Task statement
Gather every line in the records below that contains the string "shortInstrumentName", treating uppercase and lowercase letters as distinct.

Data for this task

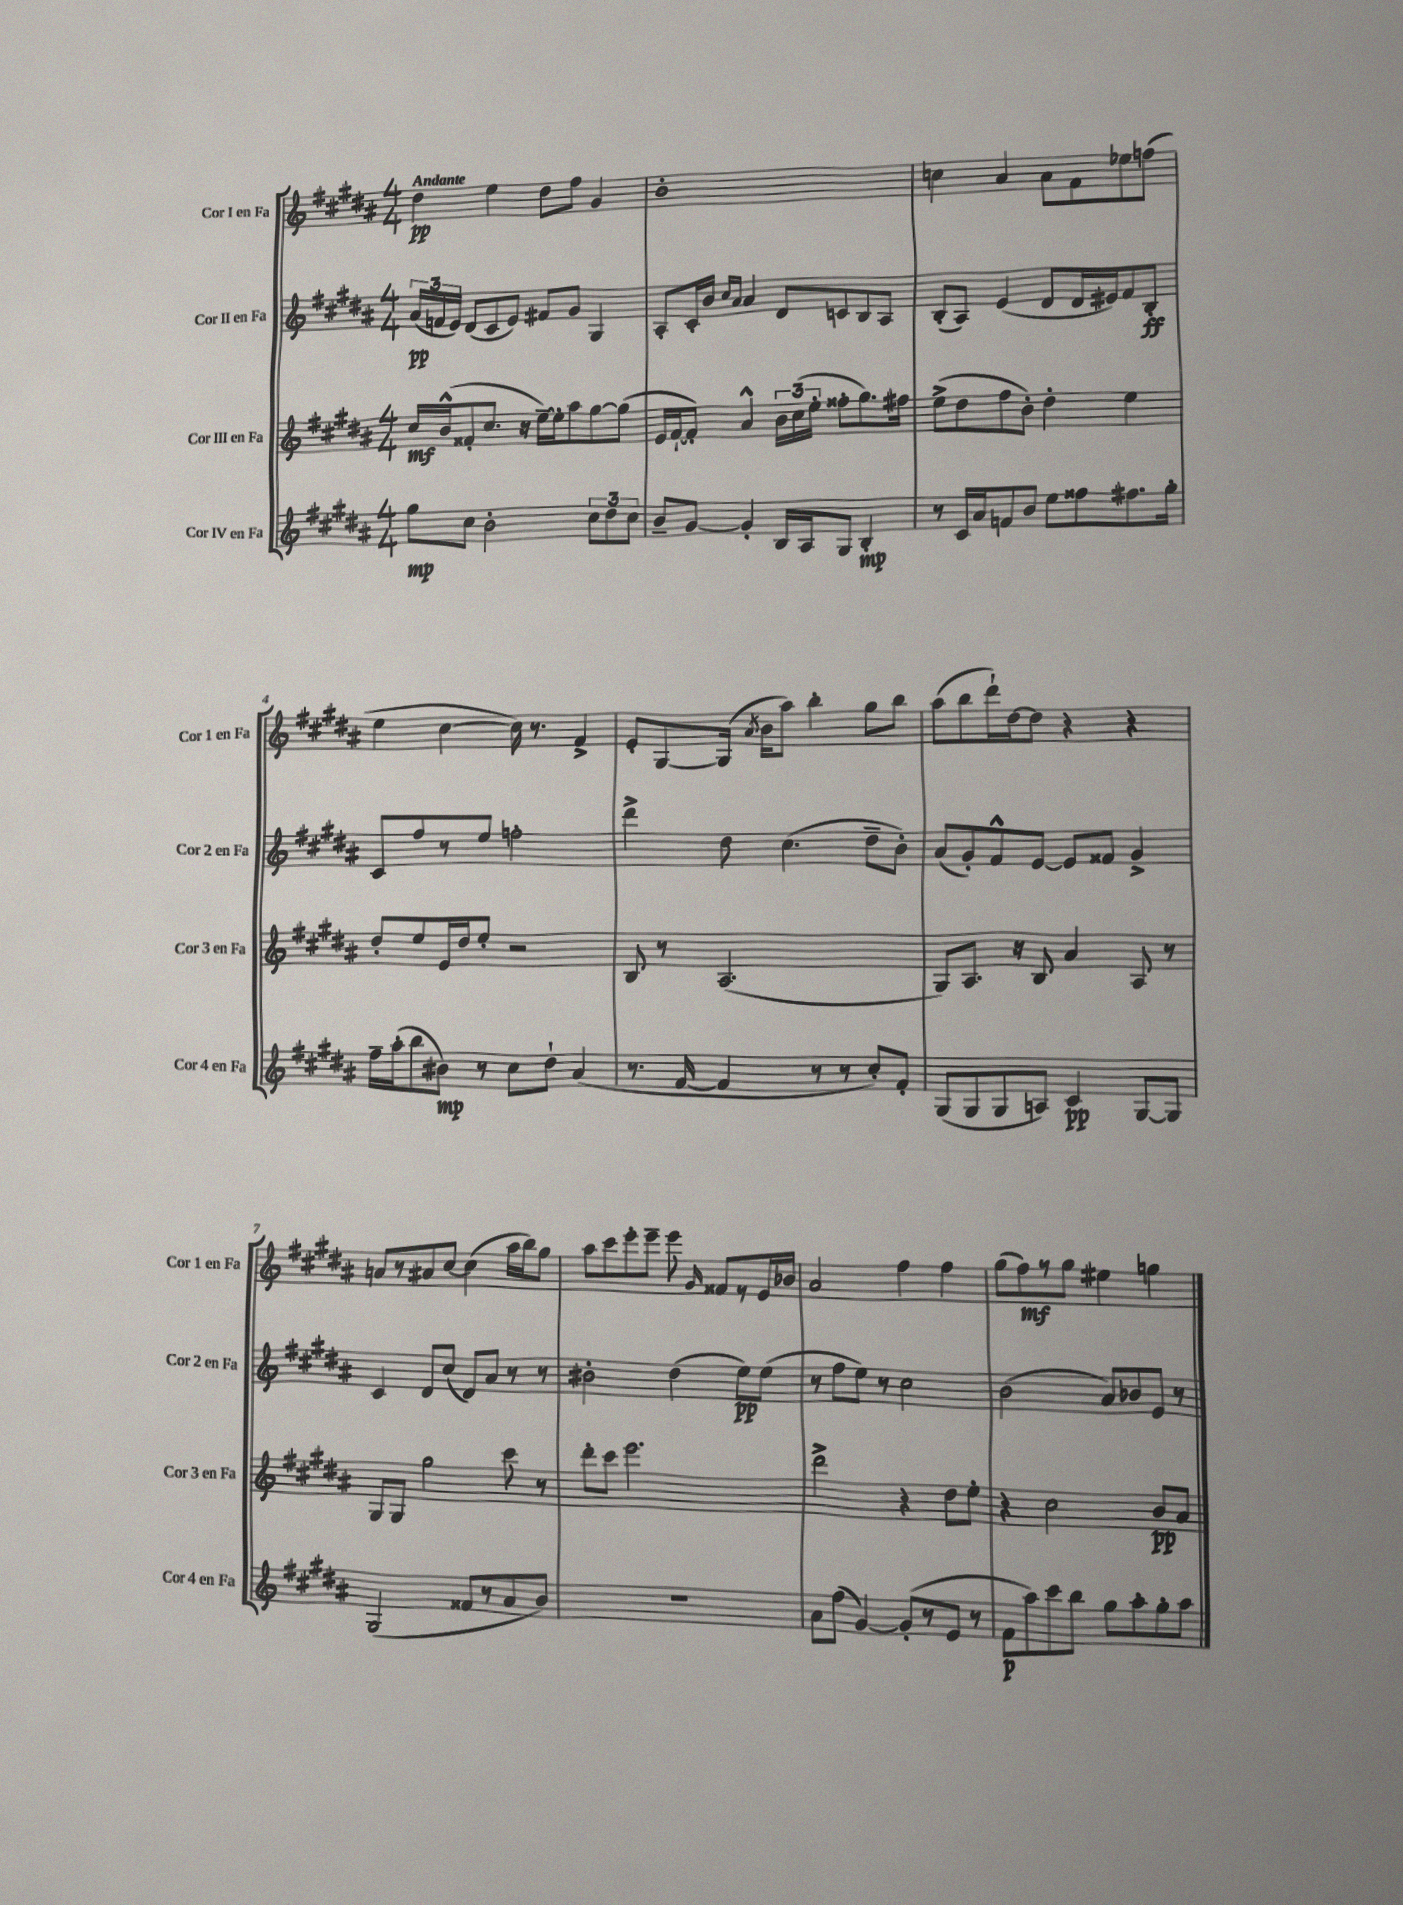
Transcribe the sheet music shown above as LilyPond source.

<<
\new StaffGroup <<
\new Staff = "s0" \with { instrumentName = "Cor I en Fa" shortInstrumentName = "Cor 1 en Fa" } {
    \clef treble \key b \major \numericTimeSignature \time 4/4 \tempo "Andante"
    \autoBeamOff dis''4\pp e''4 dis''8[ fis''8] gis'4 |
    b'1-. |
    c''4 ais'4 ais'8[ fis'8 ees''8 f''8]( |
    e''4 cis''4~ cis''16) r8. fis'4-> |
    e'8[-. gis8~ gis16]( \acciaccatura { ais'8 } b'16[ ais''8]) b''4-. gis''8[ b''8] |
    ais''8[( b''8 dis'''16-!) dis''16~ dis''8] r4 r4 |
    a'8[ r8 ais'8 cis''8]~ cis''4( ais''16[ b''16) gis''8] |
    ais''8[ cis'''8 e'''8-. e'''8]-- e'''8 \grace { gis'16 } fisis'8[ r8 e'16 bes'16] |
    ais'2 fis''4 fis''4 |
    gis''8[( fis''8\mf) r8 gis''8] eis''4 g''4 \bar "|." |
}
\new Staff = "s1" \with { instrumentName = "Cor II en Fa" shortInstrumentName = "Cor 2 en Fa" } {
    \clef treble \key b \major \numericTimeSignature \time 4/4
    \autoBeamOff \tuplet 3/2 { ais'16[\pp( f'16 e'16]) } dis'8[( cis'8 e'8]) fis'8[ gis'8] gis4 |
    ais8[-. cis'16-. b'16] \grace { cis''16[ ais'16] } ais'4 dis'8[ c'8 b8 ais8] |
    b8[-.( ais8]) e'4( dis'8[ dis'16 eis'16) fis'8 b8]-.\ff |
    cis'8[ fis''8 r8 e''8] f''2-. |
    dis'''4-> dis''8 cis''4.( dis''8[-- b'8]-.) |
    ais'8[( gis'8-.) fis'8-^ e'8]~ e'8[ fisis'8] gis'4-> |
    cis'4 dis'8[ cis''8]( dis'8[) ais'8] r8 r8 |
    bis'2-. dis''4( e''8[\pp) e''8]( |
    r8 fis''8[ e''8]) r8 cis''2 |
    b'2( ais'8[) bes'8 e'8] r8 \bar "|." |
}
\new Staff = "s2" \with { instrumentName = "Cor III en Fa" shortInstrumentName = "Cor 3 en Fa" } {
    \clef treble \key b \major \numericTimeSignature \time 4/4
    \autoBeamOff cis''16[\mf b'16-^( fisis'8-. cis''8.] r16 e''16[~--) e''16-. ais''8 gis''8~ gis''8]( |
    e'16[ fis'16~-! fis'8]-.) ais'4-^ \tuplet 3/2 { b'16[ cis''16( e''16]-. } fisis''8[-. gis''8.) fis''16] |
    e''8[->( dis''8 fis''8 b'8]-.) dis''4-. e''4 |
    dis''8[-. e''8 e'16 dis''16 e''8]-. r2 |
    b8 r8 ais2.( |
    gis8[) ais8.] r16 b8 ais'4 ais8 r8 |
    gis8[ gis8] gis''2 cis'''8 r8 |
    dis'''8[-. cis'''8] e'''2. |
    dis'''2-> r4 dis''8[ e''8]-. |
    r4 cis''2 b'8[\pp ais'8] \bar "|." |
}
\new Staff = "s3" \with { instrumentName = "Cor IV en Fa" shortInstrumentName = "Cor 4 en Fa" } {
    \clef treble \key b \major \numericTimeSignature \time 4/4
    \autoBeamOff gis''8[\mp cis''8] b'2-. \tuplet 3/2 { cis''8[ dis''8 cis''8] } |
    b'8[-- gis'8]~ gis'4-. b16[ ais16 gis8] b4-.\mp |
    r8 cis'16[ ais'16 f'8 b'8] e''8[ fisis''8 fis''8. gis''16]-. |
    fis''16[-- ais''16-.( b''8 bis'8]\mp) r8 cis''8[ dis''8]-! ais'4( |
    r8. fis'16~ fis'4 r8 r8 cis''8[-.) fis'8]-. |
    gis8[( gis8 gis8 a8]) cis'4\pp gis8[~ gis8] |
    gis2( fisis'8[ r8 ais'8 b'8]) |
    R1 |
    ais'8[ fis''8]( gis'4~) gis'8[-.( r8 e'8] r8 |
    fis'8[\p ais''8) cis'''8 b''8] gis''8[ ais''8-. gis''8-. ais''8] \bar "|." |
}
>>
>>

The answer
\new Staff = "s0" \with { instrumentName = "Cor I en Fa" shortInstrumentName = "Cor 1 en Fa" } {
\new Staff = "s1" \with { instrumentName = "Cor II en Fa" shortInstrumentName = "Cor 2 en Fa" } {
\new Staff = "s2" \with { instrumentName = "Cor III en Fa" shortInstrumentName = "Cor 3 en Fa" } {
\new Staff = "s3" \with { instrumentName = "Cor IV en Fa" shortInstrumentName = "Cor 4 en Fa" } {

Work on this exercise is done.